- **TO DO**
Using the records below, copy out exactly the line that contains "Weekly messages: [464,26,663,158]" and every line that follows it, up to and including the last, and no others.
*** DATASET EXCERPTS Section Begins ***
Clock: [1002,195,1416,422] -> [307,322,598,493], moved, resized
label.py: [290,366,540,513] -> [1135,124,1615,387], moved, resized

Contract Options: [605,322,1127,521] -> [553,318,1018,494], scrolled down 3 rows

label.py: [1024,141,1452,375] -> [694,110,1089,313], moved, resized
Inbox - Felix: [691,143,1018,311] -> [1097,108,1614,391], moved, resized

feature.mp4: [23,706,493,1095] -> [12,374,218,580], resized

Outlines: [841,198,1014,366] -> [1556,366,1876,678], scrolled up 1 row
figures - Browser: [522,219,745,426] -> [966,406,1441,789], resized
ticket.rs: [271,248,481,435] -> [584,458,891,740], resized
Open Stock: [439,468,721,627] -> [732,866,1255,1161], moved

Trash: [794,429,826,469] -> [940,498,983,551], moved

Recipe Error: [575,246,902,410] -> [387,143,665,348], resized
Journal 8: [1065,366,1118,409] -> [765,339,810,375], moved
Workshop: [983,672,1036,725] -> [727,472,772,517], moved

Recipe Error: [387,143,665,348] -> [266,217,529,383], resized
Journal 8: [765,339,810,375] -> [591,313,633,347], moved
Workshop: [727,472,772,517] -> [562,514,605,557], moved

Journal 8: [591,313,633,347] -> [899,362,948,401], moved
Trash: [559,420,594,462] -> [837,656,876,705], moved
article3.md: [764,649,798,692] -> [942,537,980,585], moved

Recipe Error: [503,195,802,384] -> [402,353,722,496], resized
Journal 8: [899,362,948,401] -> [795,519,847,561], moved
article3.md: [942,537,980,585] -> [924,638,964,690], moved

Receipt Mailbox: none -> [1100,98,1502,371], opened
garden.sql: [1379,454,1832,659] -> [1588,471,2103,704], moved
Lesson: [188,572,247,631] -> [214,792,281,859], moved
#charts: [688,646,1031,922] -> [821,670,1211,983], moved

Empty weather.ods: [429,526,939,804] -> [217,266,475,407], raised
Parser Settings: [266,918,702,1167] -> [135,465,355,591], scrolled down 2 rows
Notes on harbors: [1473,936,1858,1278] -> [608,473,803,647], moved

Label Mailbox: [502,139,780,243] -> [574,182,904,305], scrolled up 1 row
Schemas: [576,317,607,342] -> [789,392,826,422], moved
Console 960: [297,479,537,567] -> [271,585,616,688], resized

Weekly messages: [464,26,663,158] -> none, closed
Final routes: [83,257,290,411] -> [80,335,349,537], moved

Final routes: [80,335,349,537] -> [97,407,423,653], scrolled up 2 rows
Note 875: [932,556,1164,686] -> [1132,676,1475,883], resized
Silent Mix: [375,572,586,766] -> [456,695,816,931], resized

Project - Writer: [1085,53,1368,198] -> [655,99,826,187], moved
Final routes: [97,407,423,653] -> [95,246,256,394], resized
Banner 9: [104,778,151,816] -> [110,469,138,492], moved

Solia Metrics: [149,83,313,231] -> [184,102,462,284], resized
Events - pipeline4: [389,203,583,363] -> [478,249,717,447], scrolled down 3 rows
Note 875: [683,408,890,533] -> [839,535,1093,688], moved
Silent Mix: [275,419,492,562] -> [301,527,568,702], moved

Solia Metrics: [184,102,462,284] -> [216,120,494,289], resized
*** DATASET EXCERPTS Section Ends ***
- **EXERCISE SOLUTION**
Weekly messages: [464,26,663,158] -> none, closed
Final routes: [83,257,290,411] -> [80,335,349,537], moved

Final routes: [80,335,349,537] -> [97,407,423,653], scrolled up 2 rows
Note 875: [932,556,1164,686] -> [1132,676,1475,883], resized
Silent Mix: [375,572,586,766] -> [456,695,816,931], resized

Project - Writer: [1085,53,1368,198] -> [655,99,826,187], moved
Final routes: [97,407,423,653] -> [95,246,256,394], resized
Banner 9: [104,778,151,816] -> [110,469,138,492], moved

Solia Metrics: [149,83,313,231] -> [184,102,462,284], resized
Events - pipeline4: [389,203,583,363] -> [478,249,717,447], scrolled down 3 rows
Note 875: [683,408,890,533] -> [839,535,1093,688], moved
Silent Mix: [275,419,492,562] -> [301,527,568,702], moved

Solia Metrics: [184,102,462,284] -> [216,120,494,289], resized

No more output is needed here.